What the task asks:
Nothing but a number is expected: the count of lines in the data below that include "none".

Source records:
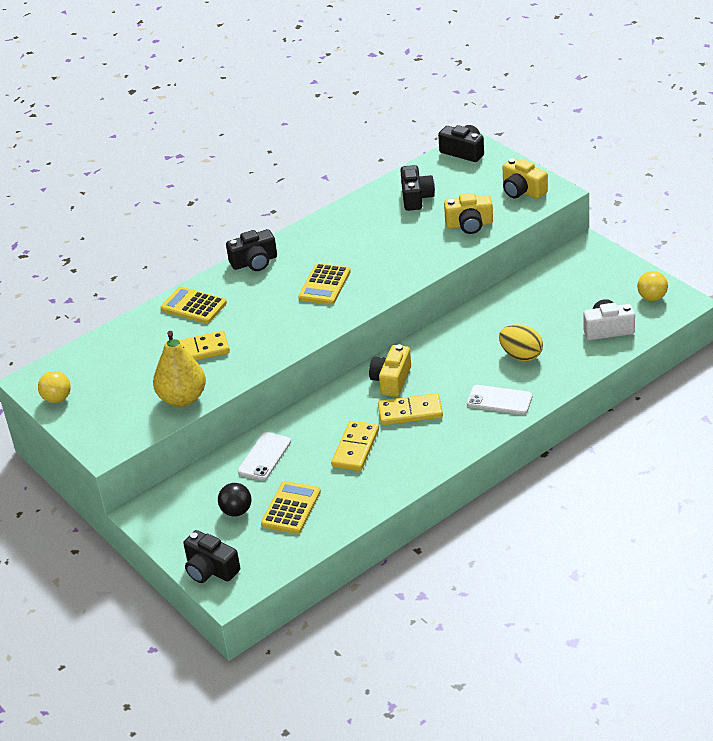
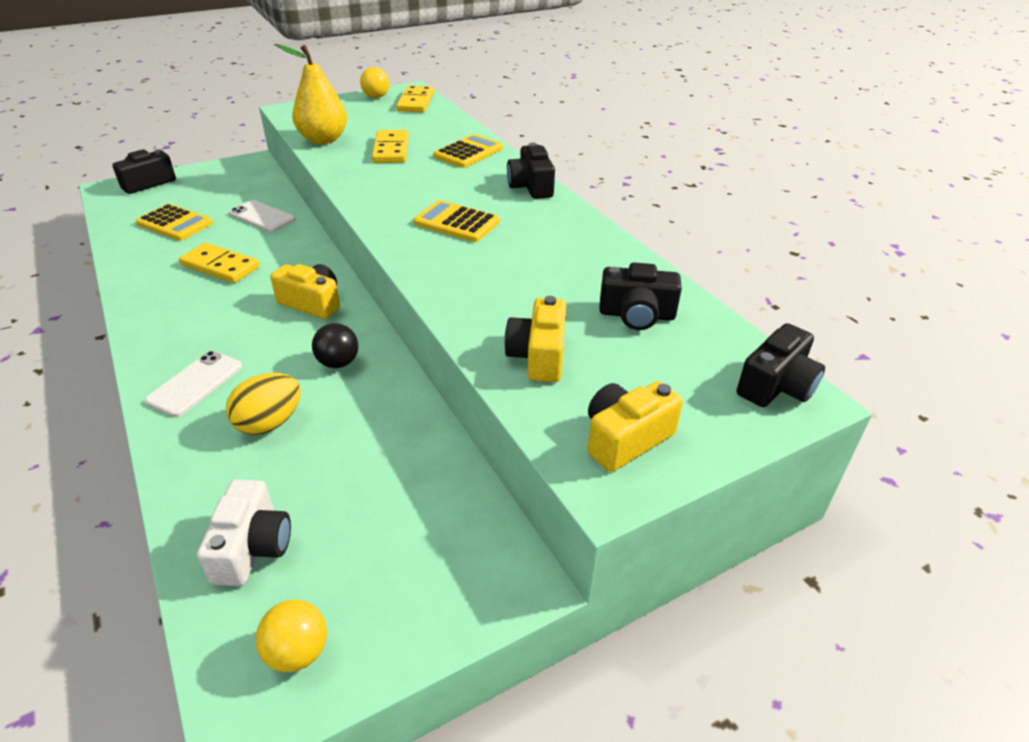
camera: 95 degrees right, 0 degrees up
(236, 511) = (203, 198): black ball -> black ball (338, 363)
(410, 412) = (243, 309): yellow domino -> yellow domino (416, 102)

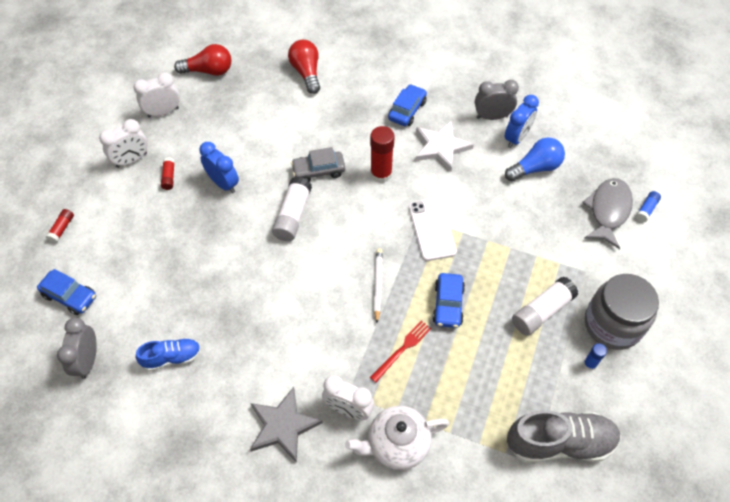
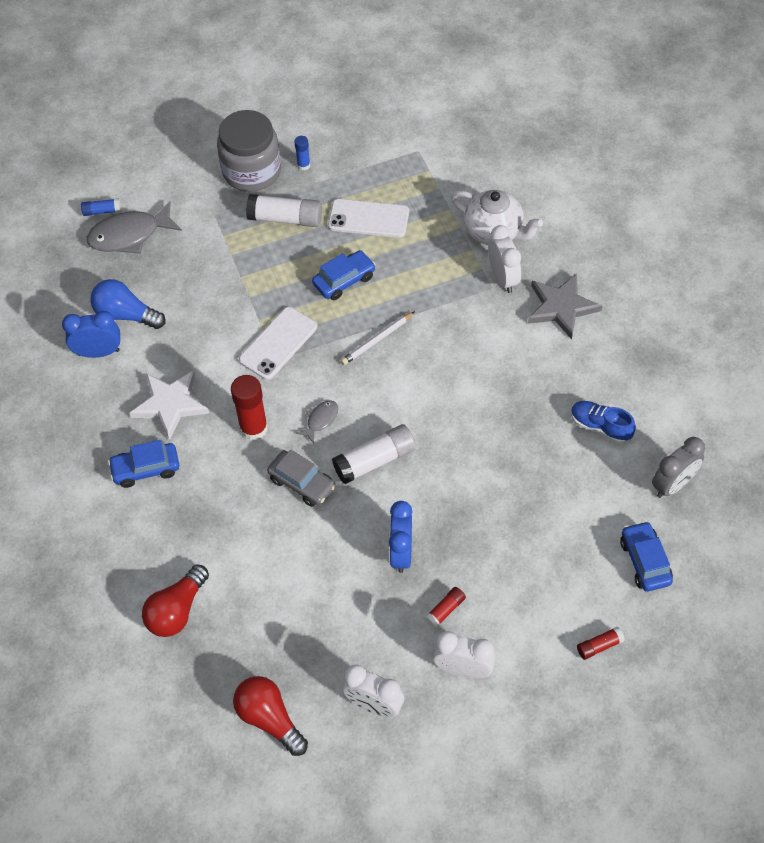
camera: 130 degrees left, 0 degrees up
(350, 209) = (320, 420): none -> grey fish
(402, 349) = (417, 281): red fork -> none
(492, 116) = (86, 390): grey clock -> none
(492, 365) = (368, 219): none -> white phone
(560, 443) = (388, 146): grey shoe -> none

Written response:
5